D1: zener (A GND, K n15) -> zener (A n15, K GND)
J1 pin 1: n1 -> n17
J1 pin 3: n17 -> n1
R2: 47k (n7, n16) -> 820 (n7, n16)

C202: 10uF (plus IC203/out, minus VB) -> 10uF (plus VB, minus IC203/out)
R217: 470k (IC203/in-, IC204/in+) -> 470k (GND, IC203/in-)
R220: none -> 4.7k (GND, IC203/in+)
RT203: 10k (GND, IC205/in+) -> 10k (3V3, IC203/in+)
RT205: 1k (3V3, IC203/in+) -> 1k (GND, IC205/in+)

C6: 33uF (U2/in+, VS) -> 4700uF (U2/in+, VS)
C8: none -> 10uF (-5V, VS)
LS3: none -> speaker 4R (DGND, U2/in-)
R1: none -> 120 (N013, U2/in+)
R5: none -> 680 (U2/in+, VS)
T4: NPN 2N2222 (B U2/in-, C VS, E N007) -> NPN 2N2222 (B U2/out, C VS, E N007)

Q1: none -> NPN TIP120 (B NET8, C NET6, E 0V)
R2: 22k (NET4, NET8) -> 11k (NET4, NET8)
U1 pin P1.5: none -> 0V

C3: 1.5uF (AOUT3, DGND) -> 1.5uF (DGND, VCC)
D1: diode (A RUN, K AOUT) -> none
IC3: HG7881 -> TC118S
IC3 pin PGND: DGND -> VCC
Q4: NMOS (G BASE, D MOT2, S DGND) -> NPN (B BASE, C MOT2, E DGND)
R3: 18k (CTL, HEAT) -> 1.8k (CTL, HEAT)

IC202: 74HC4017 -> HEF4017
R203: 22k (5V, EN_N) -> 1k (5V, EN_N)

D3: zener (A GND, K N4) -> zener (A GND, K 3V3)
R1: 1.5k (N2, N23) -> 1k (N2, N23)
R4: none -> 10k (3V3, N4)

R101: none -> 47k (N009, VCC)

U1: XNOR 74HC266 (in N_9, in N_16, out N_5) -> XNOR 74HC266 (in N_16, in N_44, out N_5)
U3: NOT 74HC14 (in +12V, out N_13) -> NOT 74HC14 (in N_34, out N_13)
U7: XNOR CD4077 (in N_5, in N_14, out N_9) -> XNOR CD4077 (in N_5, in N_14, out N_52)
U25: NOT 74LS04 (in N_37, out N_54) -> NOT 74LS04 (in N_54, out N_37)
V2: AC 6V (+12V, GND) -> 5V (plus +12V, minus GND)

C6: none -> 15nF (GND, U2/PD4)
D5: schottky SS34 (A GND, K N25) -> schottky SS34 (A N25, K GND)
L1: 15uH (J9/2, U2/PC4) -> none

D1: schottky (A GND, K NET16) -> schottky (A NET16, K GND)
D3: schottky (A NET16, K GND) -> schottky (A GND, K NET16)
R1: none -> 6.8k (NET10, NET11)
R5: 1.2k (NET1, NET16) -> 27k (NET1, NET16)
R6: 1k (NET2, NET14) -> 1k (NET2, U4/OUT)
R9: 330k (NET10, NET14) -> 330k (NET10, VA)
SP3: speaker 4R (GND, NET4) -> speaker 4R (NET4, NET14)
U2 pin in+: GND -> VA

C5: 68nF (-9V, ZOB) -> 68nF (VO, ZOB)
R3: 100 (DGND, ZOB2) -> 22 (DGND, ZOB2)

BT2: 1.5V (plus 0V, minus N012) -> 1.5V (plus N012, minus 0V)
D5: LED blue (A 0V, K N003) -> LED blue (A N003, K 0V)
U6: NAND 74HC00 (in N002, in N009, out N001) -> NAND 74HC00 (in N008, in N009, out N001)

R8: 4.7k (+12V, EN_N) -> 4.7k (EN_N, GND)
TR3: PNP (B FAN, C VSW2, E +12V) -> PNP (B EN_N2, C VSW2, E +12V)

= DIRECTIONS FOR THIS TASK =
Restate word for word the entries above from the line with "V2: AC 6V (+12V, GND)" through the line with "D5: LED blue", inclusive, leaving out everything else.

= ANSWER TO THE EXERCISE =
V2: AC 6V (+12V, GND) -> 5V (plus +12V, minus GND)

C6: none -> 15nF (GND, U2/PD4)
D5: schottky SS34 (A GND, K N25) -> schottky SS34 (A N25, K GND)
L1: 15uH (J9/2, U2/PC4) -> none

D1: schottky (A GND, K NET16) -> schottky (A NET16, K GND)
D3: schottky (A NET16, K GND) -> schottky (A GND, K NET16)
R1: none -> 6.8k (NET10, NET11)
R5: 1.2k (NET1, NET16) -> 27k (NET1, NET16)
R6: 1k (NET2, NET14) -> 1k (NET2, U4/OUT)
R9: 330k (NET10, NET14) -> 330k (NET10, VA)
SP3: speaker 4R (GND, NET4) -> speaker 4R (NET4, NET14)
U2 pin in+: GND -> VA

C5: 68nF (-9V, ZOB) -> 68nF (VO, ZOB)
R3: 100 (DGND, ZOB2) -> 22 (DGND, ZOB2)

BT2: 1.5V (plus 0V, minus N012) -> 1.5V (plus N012, minus 0V)
D5: LED blue (A 0V, K N003) -> LED blue (A N003, K 0V)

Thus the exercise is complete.